Before-and-after scene images
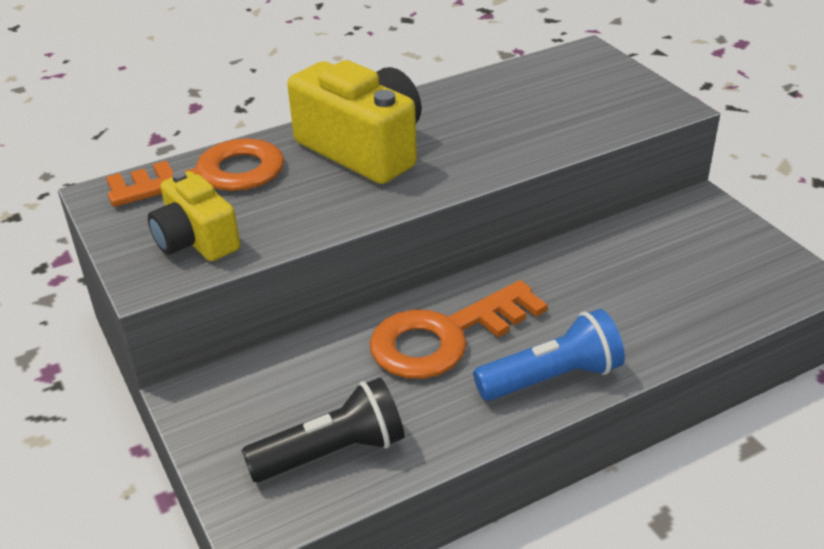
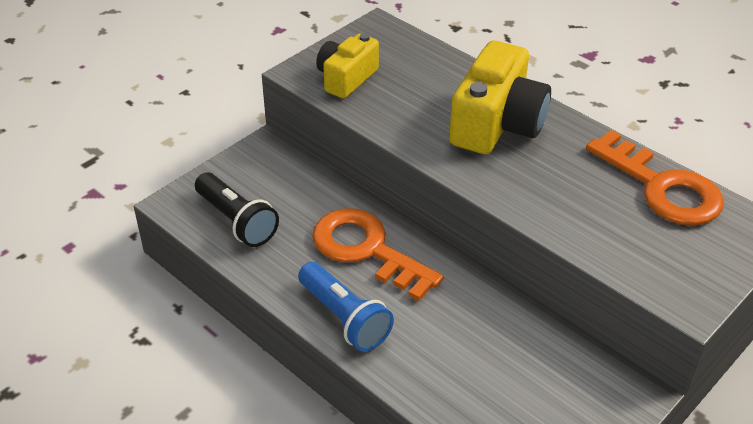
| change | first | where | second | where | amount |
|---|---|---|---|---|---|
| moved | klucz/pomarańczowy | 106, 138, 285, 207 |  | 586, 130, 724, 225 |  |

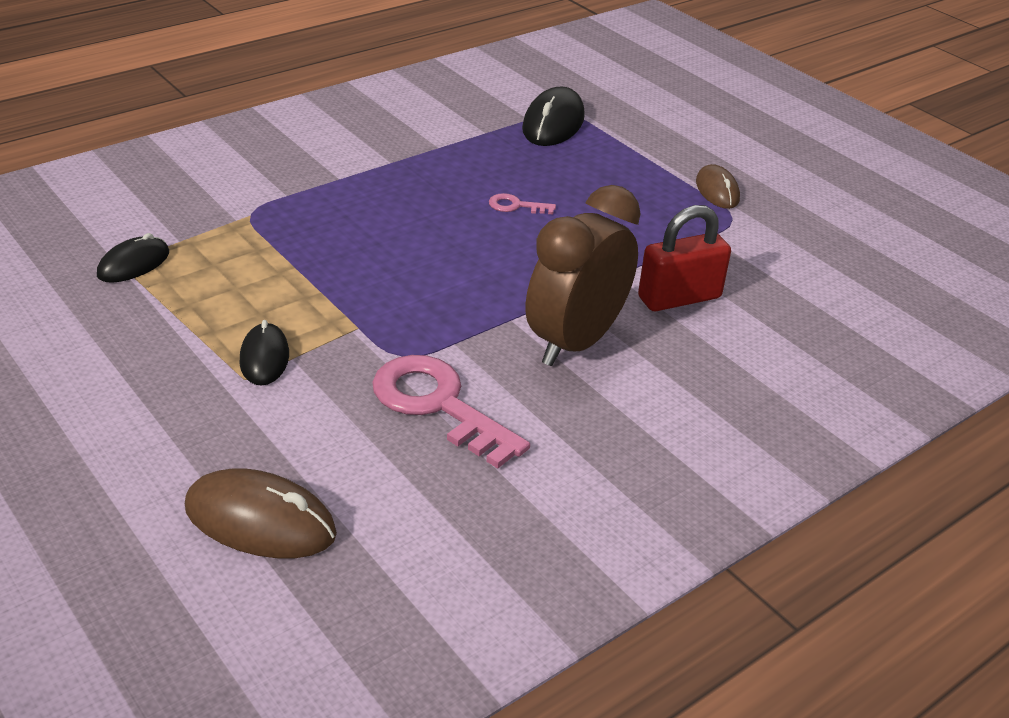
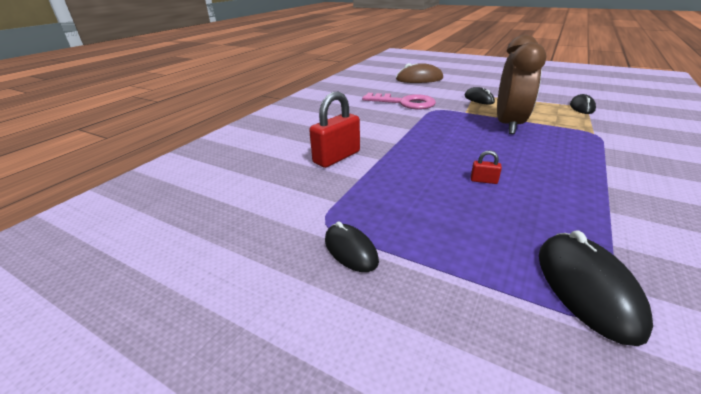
| change | first | where | second | where | amount |
|---|---|---|---|---|---|
| recoloured | myszka/brązowy | 696, 164, 740, 209 | myszka/czarny | 325, 221, 379, 272 |  |
| replaced | klucz/różowy | 489, 193, 556, 214 | kłódka/czerwony | 471, 150, 502, 184 |  |
| moved | budzik/brązowy | 526, 185, 641, 366 |  | 497, 35, 547, 134 |  |

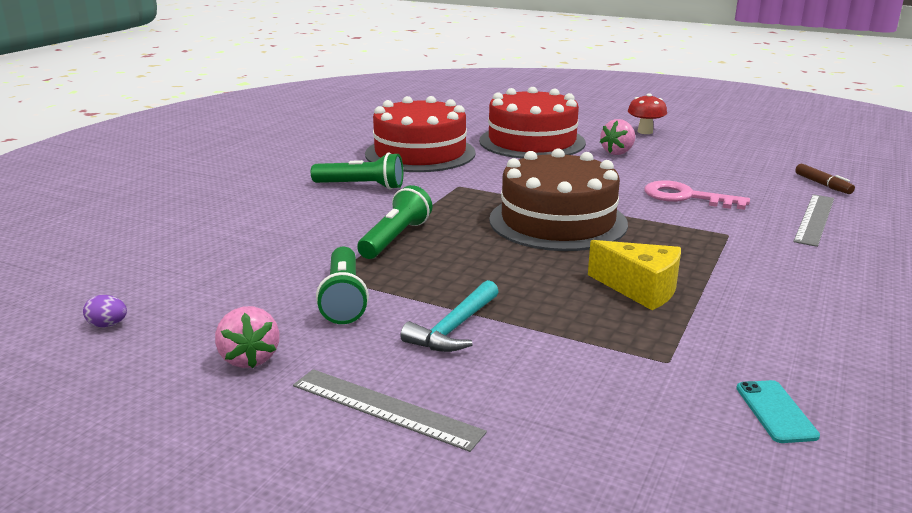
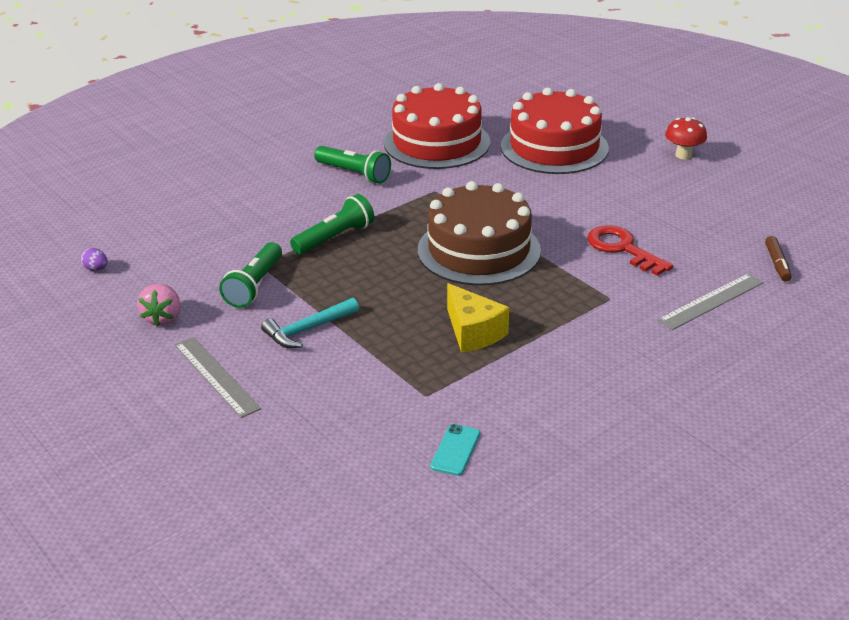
| change | first | where | second | where | amount |
|---|---|---|---|---|---|
| recoloured | klucz/różowy | 644, 180, 750, 210 | klucz/czerwony | 587, 225, 673, 276 |  |
| removed | truskawka/różowy | 600, 119, 635, 155 |  |  |  |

*TRY IT:* Copy the records exactly as they appear, leaving every picture out.

*SOLUTION FOR THIS EXERCISE:*
| change | first | where | second | where | amount |
|---|---|---|---|---|---|
| moved | klucz/pomarańczowy | 106, 138, 285, 207 |  | 586, 130, 724, 225 |  |

| change | first | where | second | where | amount |
|---|---|---|---|---|---|
| recoloured | myszka/brązowy | 696, 164, 740, 209 | myszka/czarny | 325, 221, 379, 272 |  |
| replaced | klucz/różowy | 489, 193, 556, 214 | kłódka/czerwony | 471, 150, 502, 184 |  |
| moved | budzik/brązowy | 526, 185, 641, 366 |  | 497, 35, 547, 134 |  |

| change | first | where | second | where | amount |
|---|---|---|---|---|---|
| recoloured | klucz/różowy | 644, 180, 750, 210 | klucz/czerwony | 587, 225, 673, 276 |  |
| removed | truskawka/różowy | 600, 119, 635, 155 |  |  |  |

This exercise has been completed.